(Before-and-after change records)
=== Section Start ===

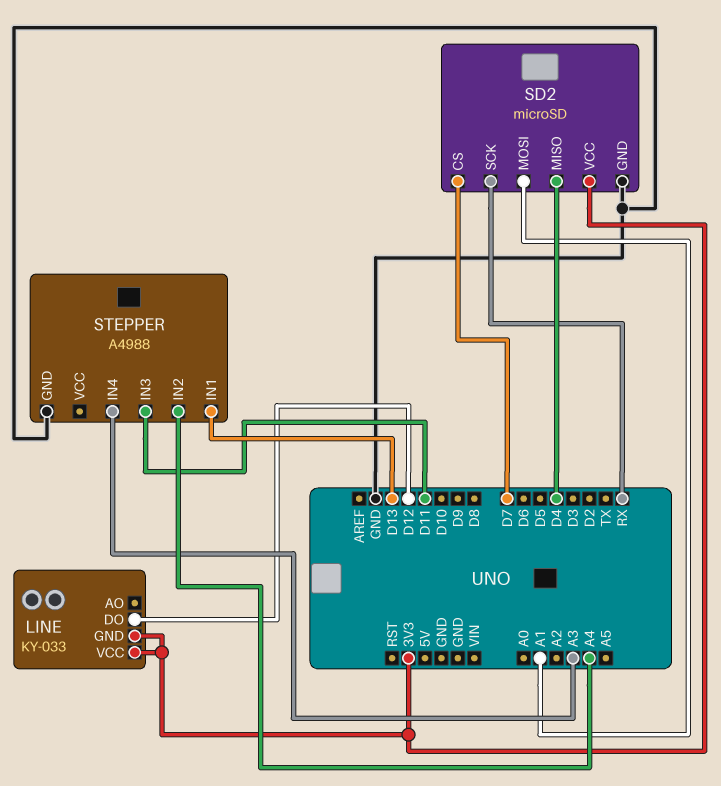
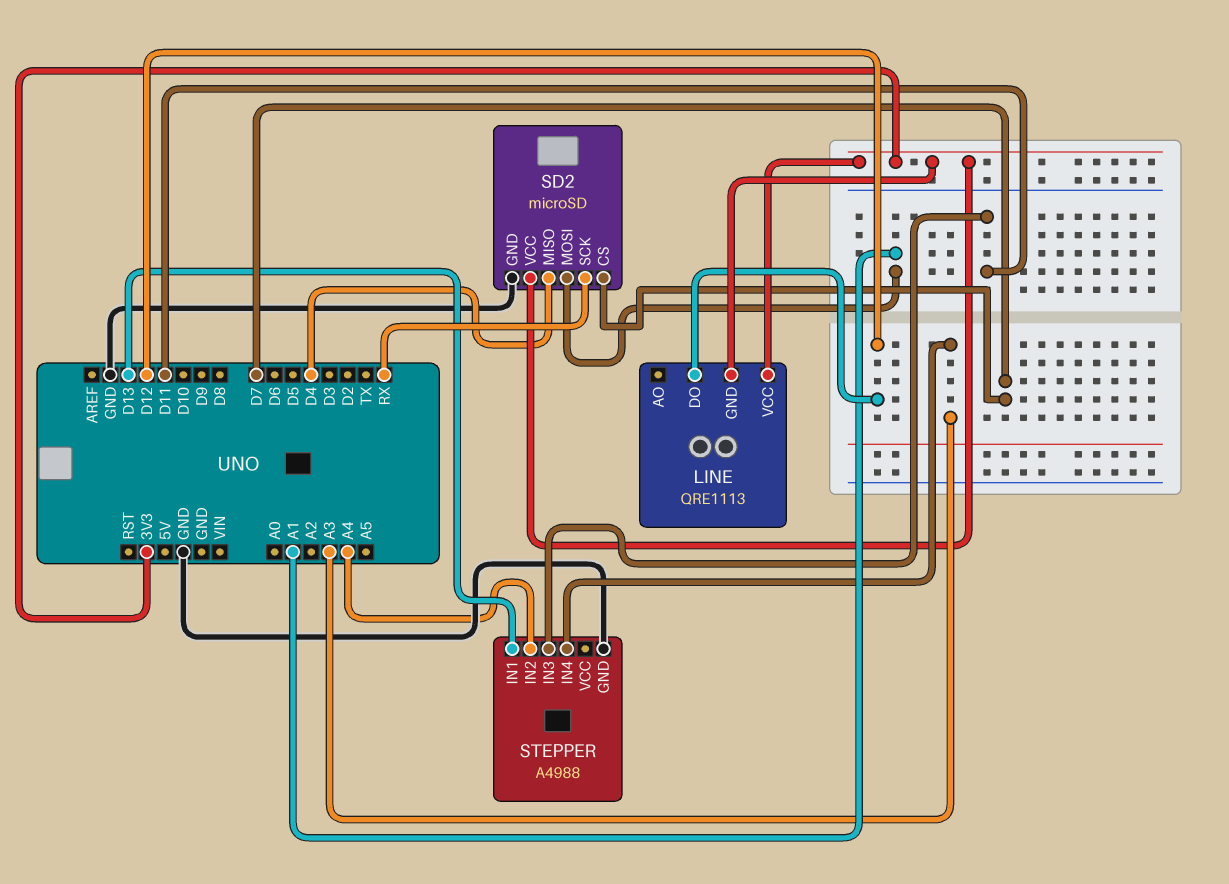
LINE: KY-033 -> QRE1113

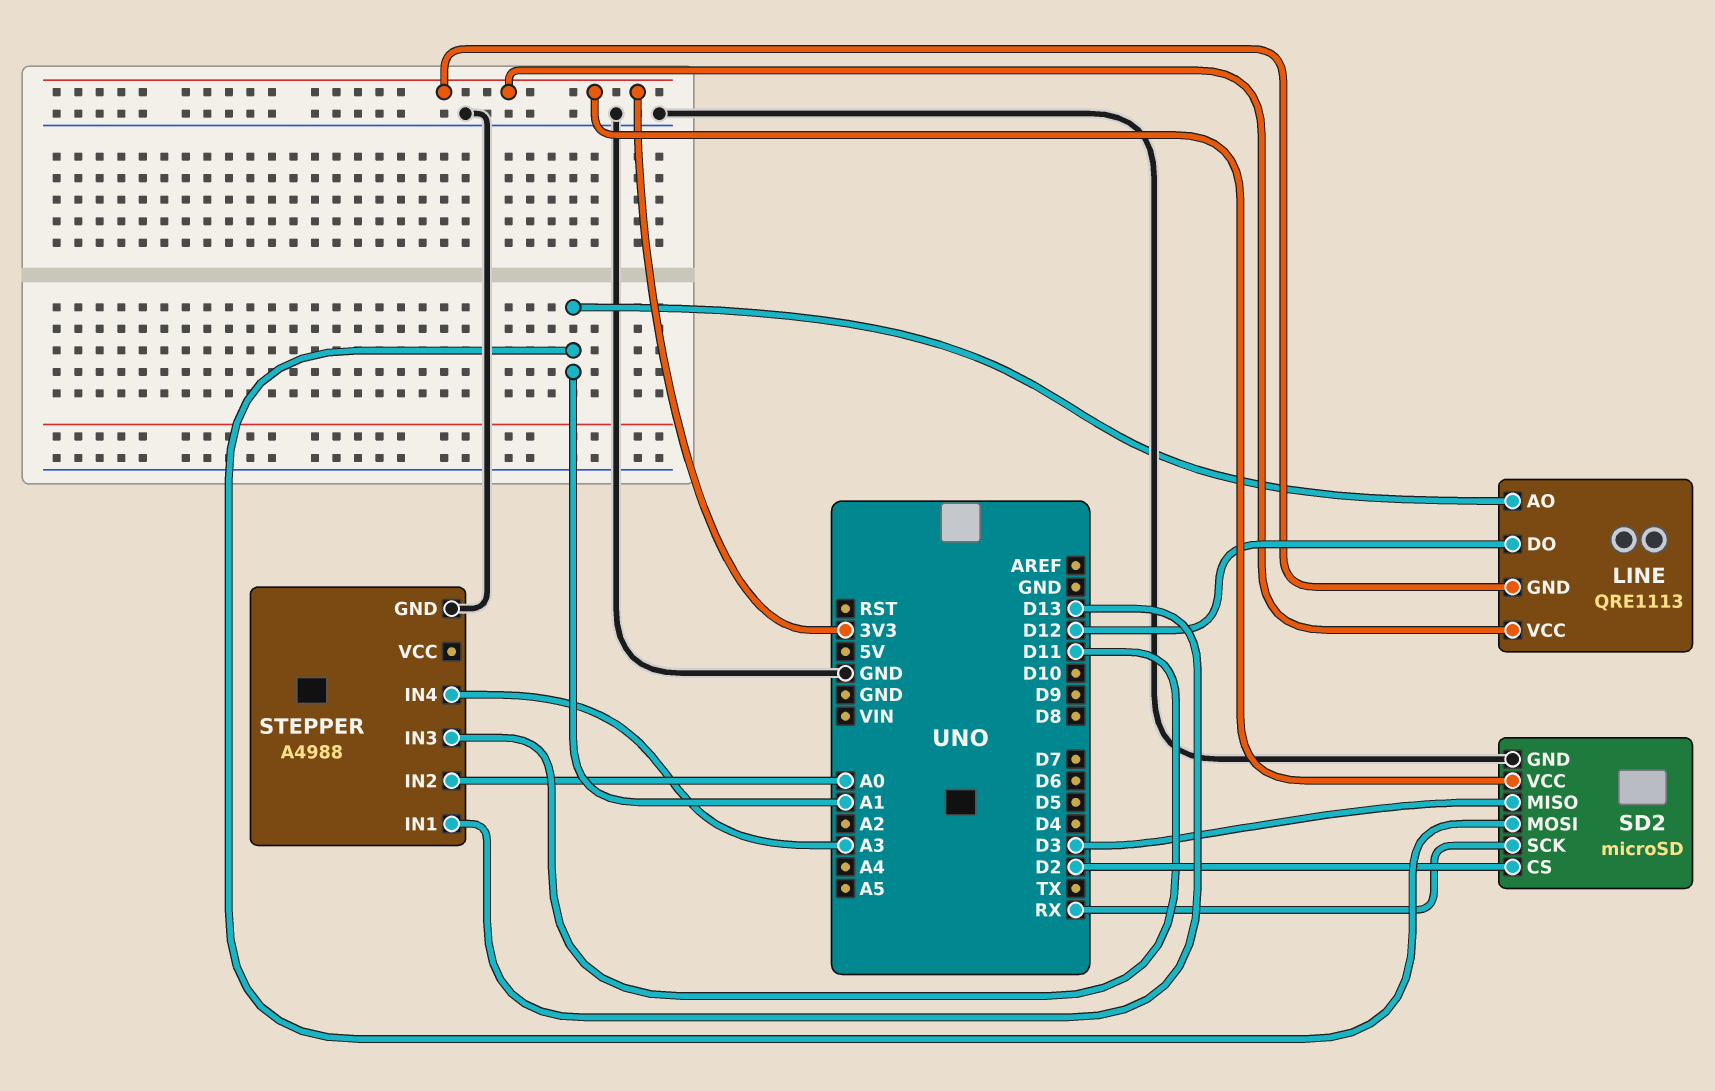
LINE pin AO: none -> A1
SD2 pin CS: D7 -> D2
SD2 pin MISO: D4 -> D3
STEPPER pin IN2: A4 -> A0

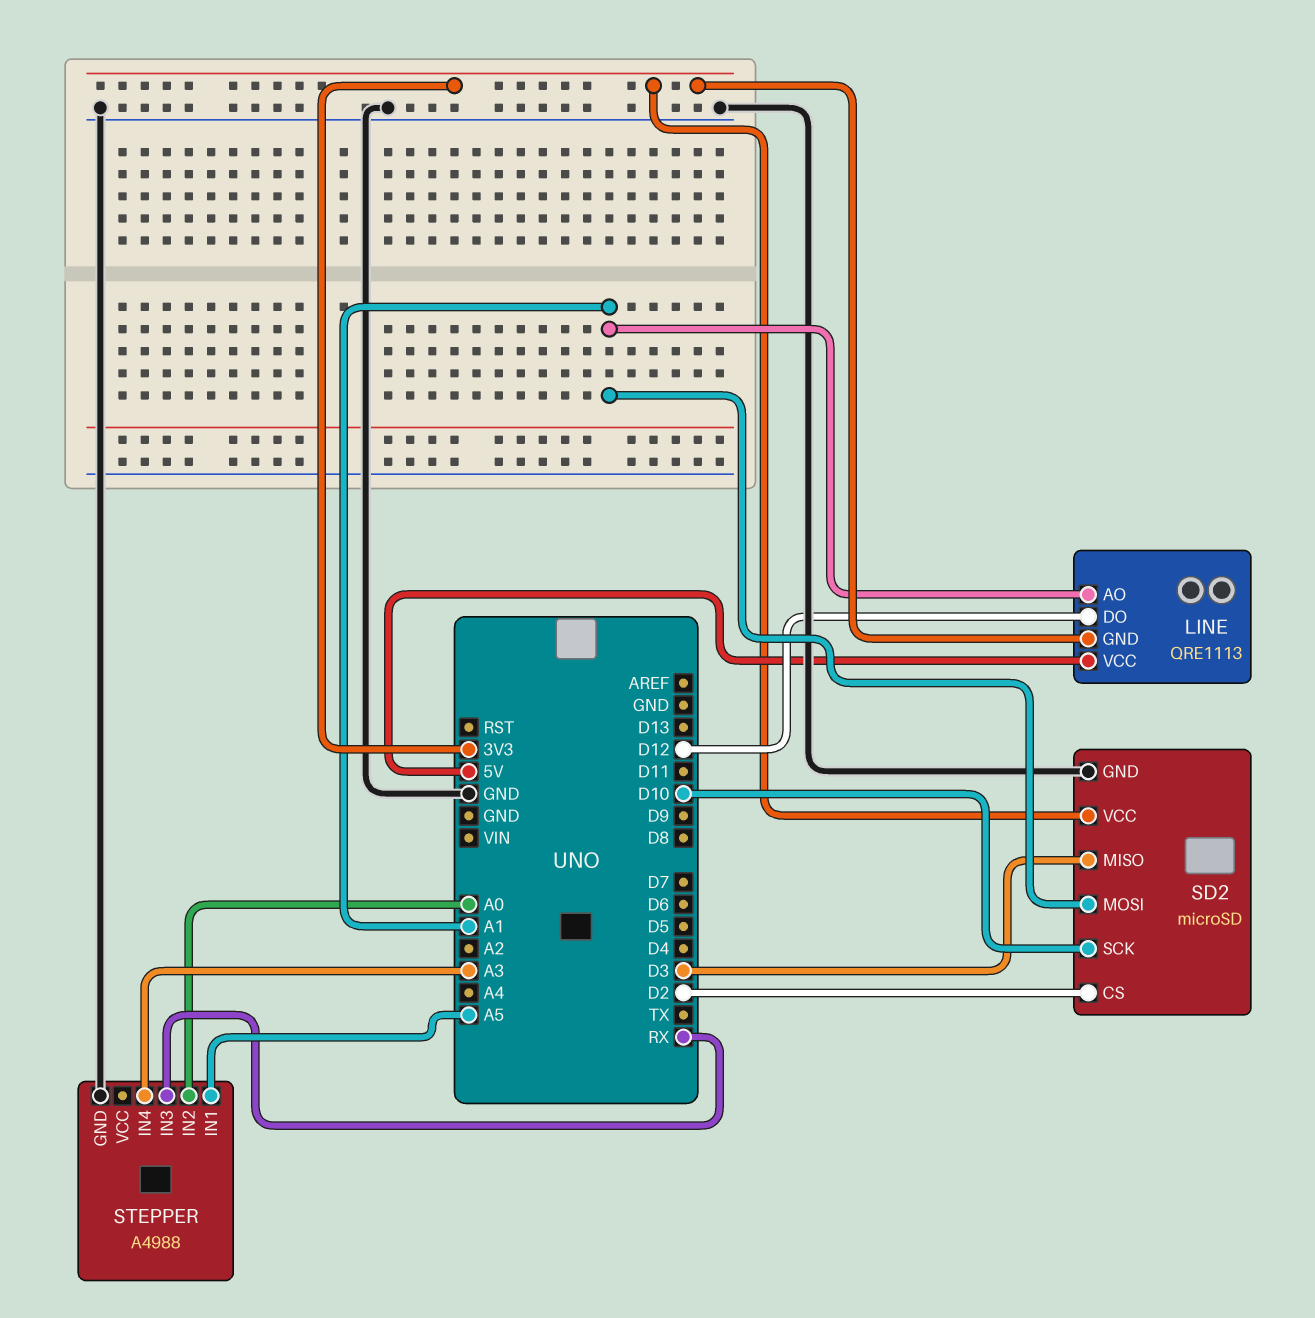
LINE pin VCC: 3V3 -> 5V
SD2 pin SCK: RX -> D10
STEPPER pin IN1: D13 -> A5
STEPPER pin IN3: D11 -> RX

=== Section End ===

■ ACTION ITEM ■
Leaving the pictures aside, write out the entries above exactly.

■ RESULT BELOW ■
LINE: KY-033 -> QRE1113

LINE pin AO: none -> A1
SD2 pin CS: D7 -> D2
SD2 pin MISO: D4 -> D3
STEPPER pin IN2: A4 -> A0

LINE pin VCC: 3V3 -> 5V
SD2 pin SCK: RX -> D10
STEPPER pin IN1: D13 -> A5
STEPPER pin IN3: D11 -> RX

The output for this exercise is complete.